(Records drawn from a dataset)
+---+

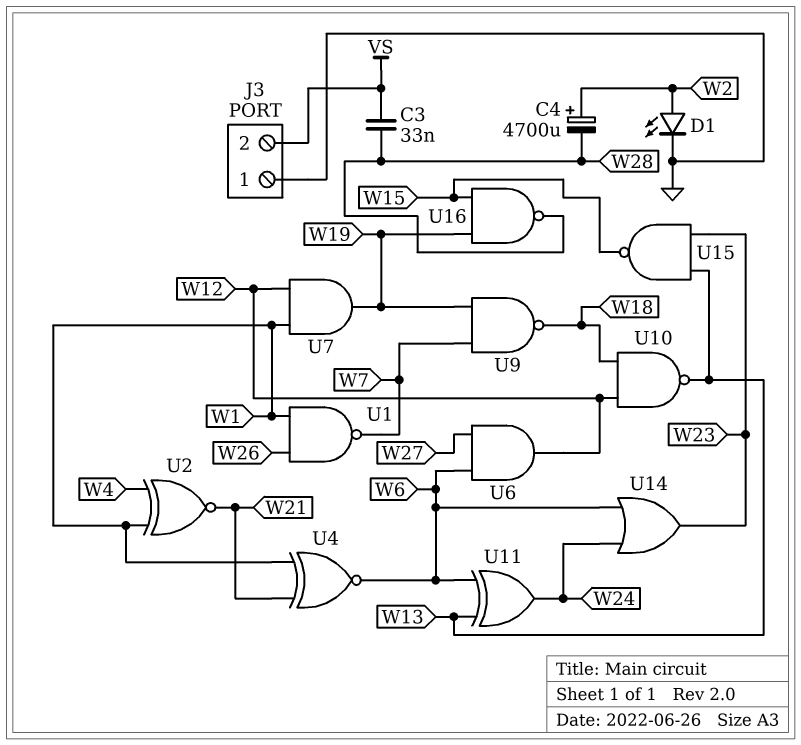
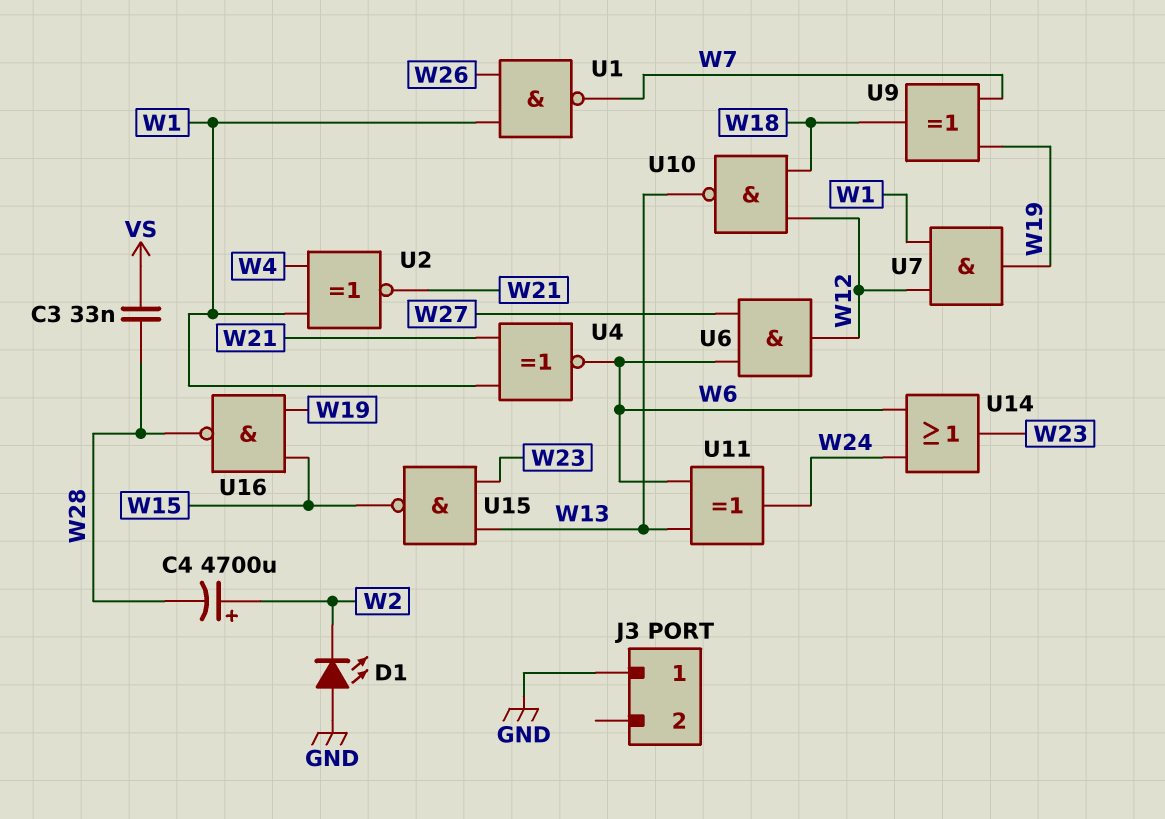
D1: LED (A W2, K GND) -> LED (A GND, K W2)
J3 pin 2: VS -> none
U9: NAND (in W7, in W19, out W18) -> XOR (in W7, in W19, out W18)

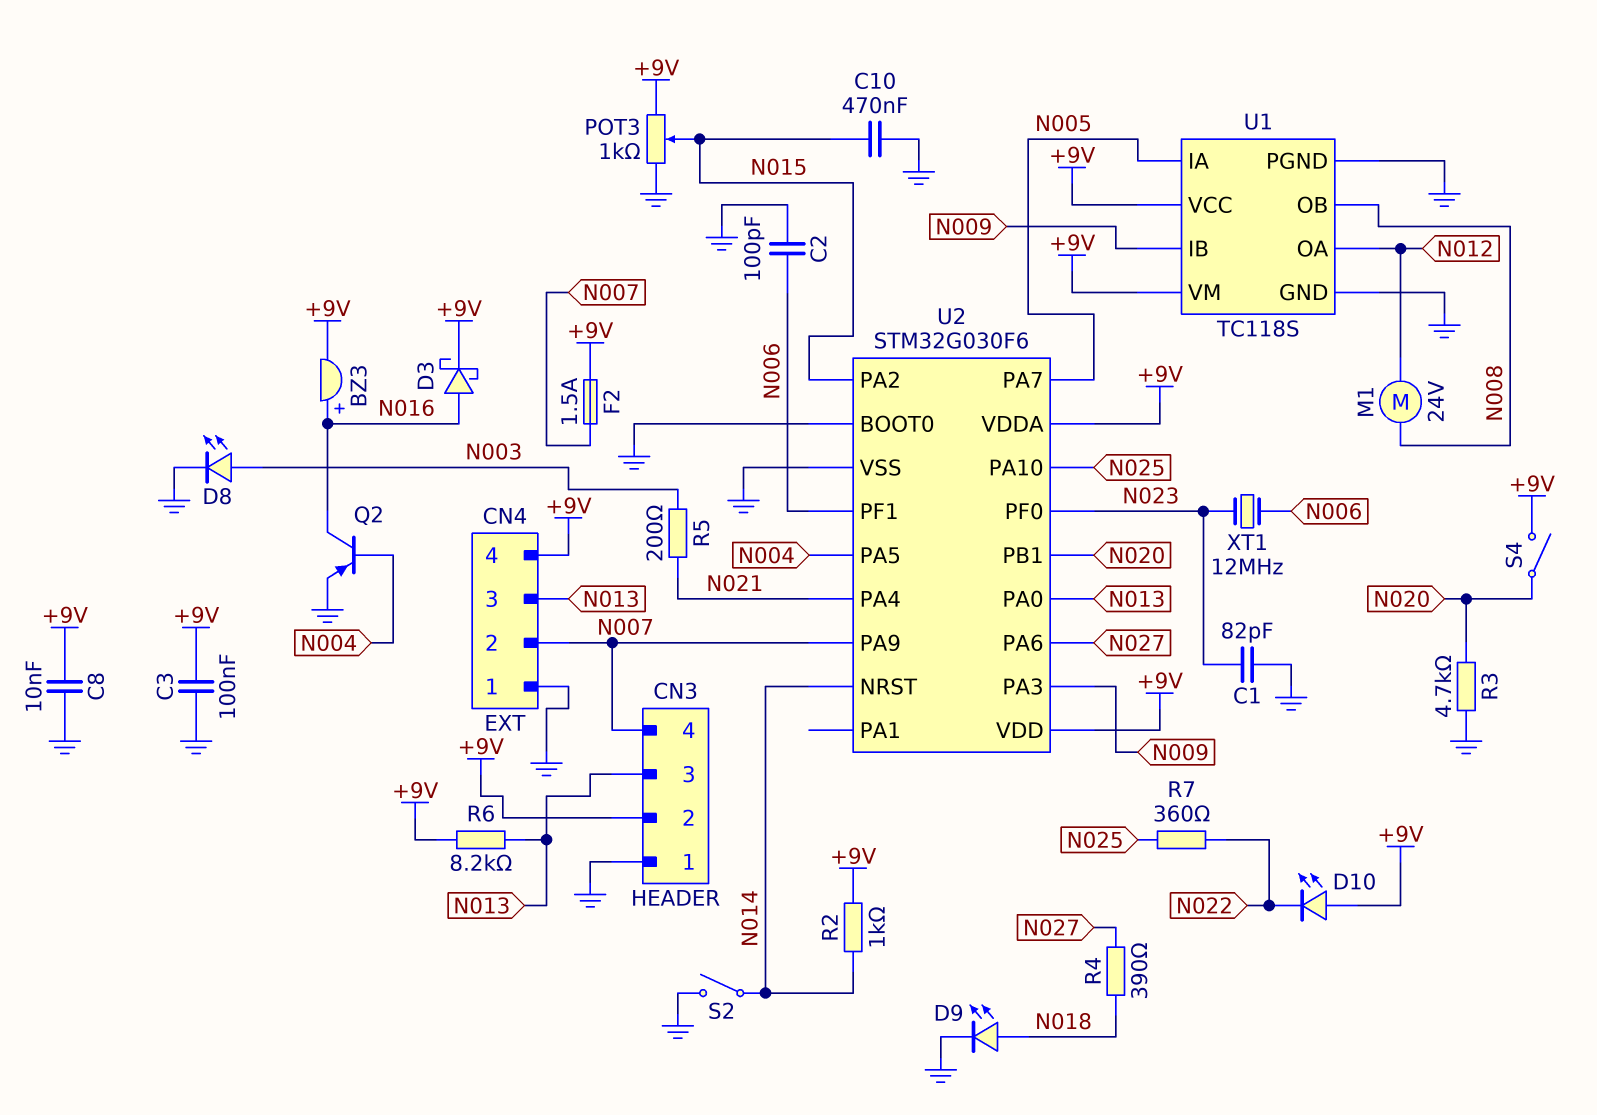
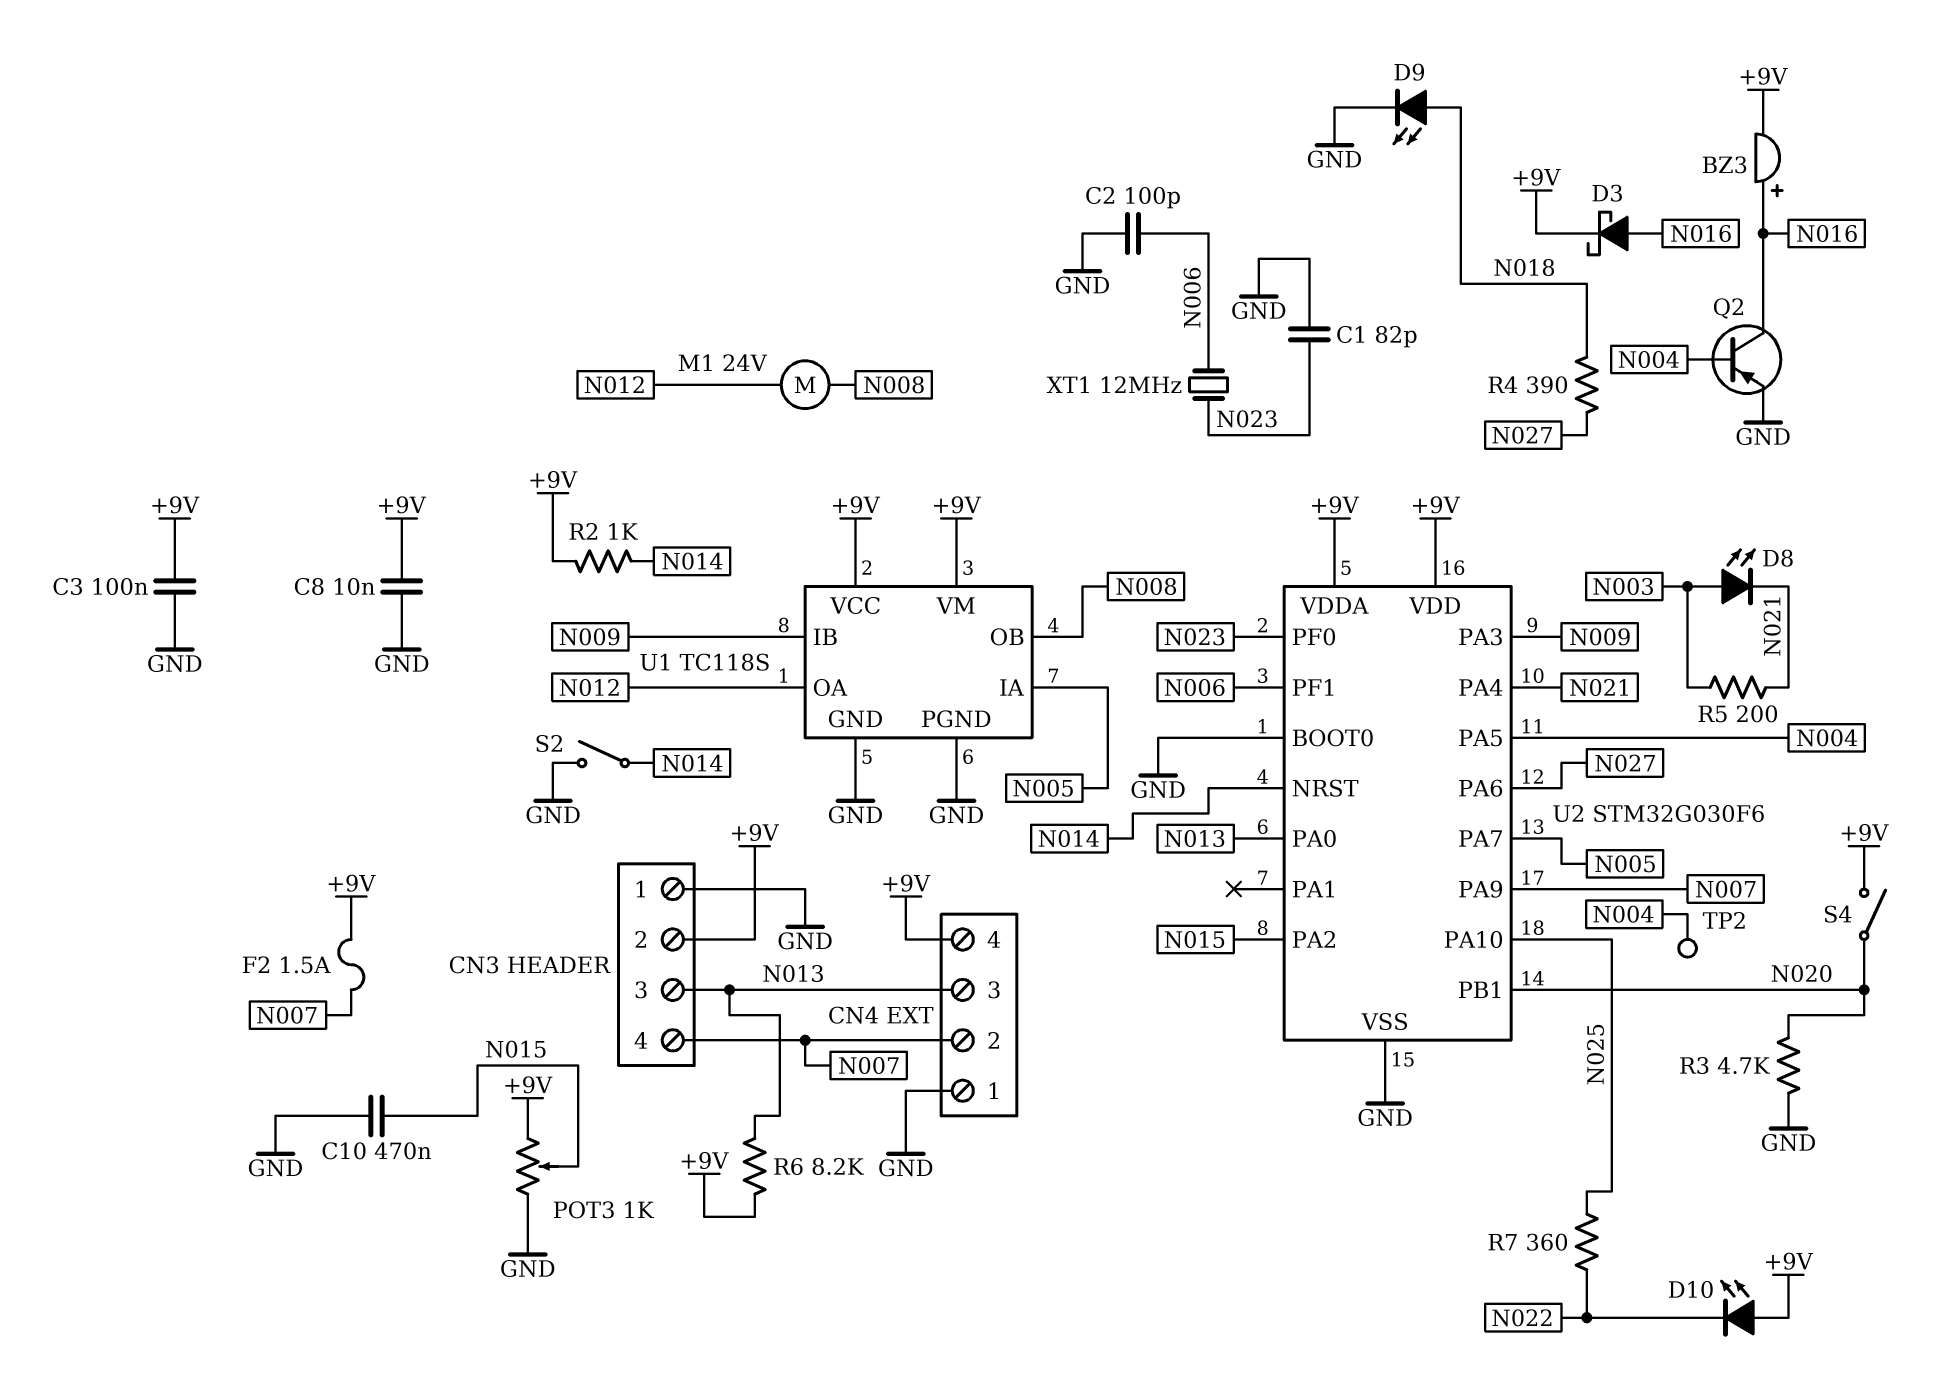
D8: LED (A N003, K GND) -> LED (A N003, K N021)
TP2: none -> test point (N004)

+---+

- TASK GOAL -
Your copy should match the records word for word, with the pictures removed.

- ANSWER SECTION -
D1: LED (A W2, K GND) -> LED (A GND, K W2)
J3 pin 2: VS -> none
U9: NAND (in W7, in W19, out W18) -> XOR (in W7, in W19, out W18)

D8: LED (A N003, K GND) -> LED (A N003, K N021)
TP2: none -> test point (N004)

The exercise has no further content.